» **EXERCISE DETAILS**
With the pictures left out, reproduce exactly the lines running from the line with "U202 pin PB3: n3 -> n6" to the last line of the material below.

★ ★ ★

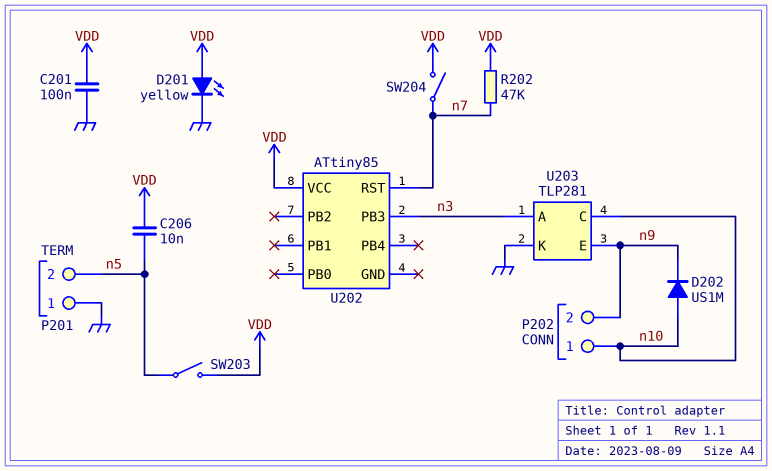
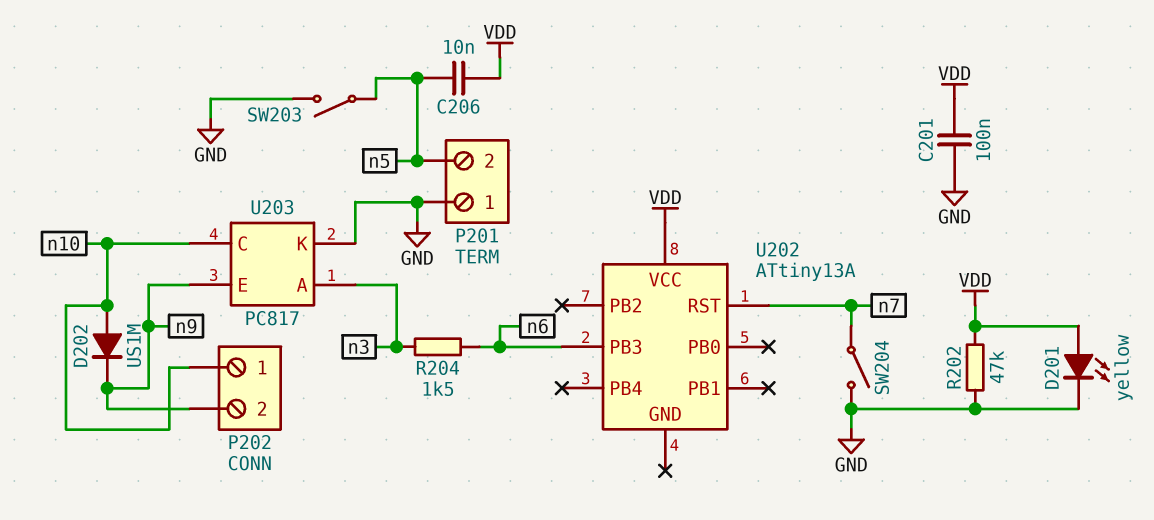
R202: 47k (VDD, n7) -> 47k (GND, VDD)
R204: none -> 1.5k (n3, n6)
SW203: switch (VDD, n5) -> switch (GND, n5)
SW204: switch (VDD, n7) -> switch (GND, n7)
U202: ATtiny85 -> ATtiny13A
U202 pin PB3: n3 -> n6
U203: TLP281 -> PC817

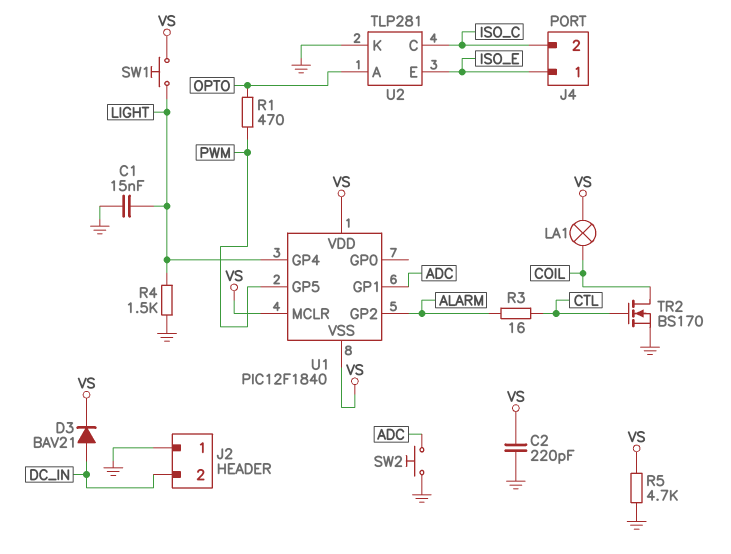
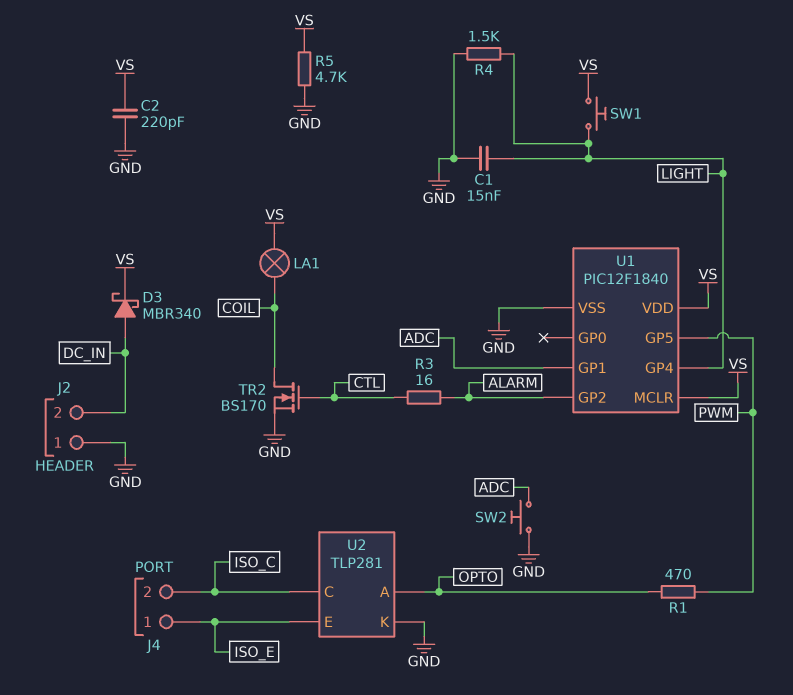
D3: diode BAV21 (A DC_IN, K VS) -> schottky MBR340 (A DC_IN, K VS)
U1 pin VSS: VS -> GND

★ ★ ★

» **SOLUTION**
U202 pin PB3: n3 -> n6
U203: TLP281 -> PC817

D3: diode BAV21 (A DC_IN, K VS) -> schottky MBR340 (A DC_IN, K VS)
U1 pin VSS: VS -> GND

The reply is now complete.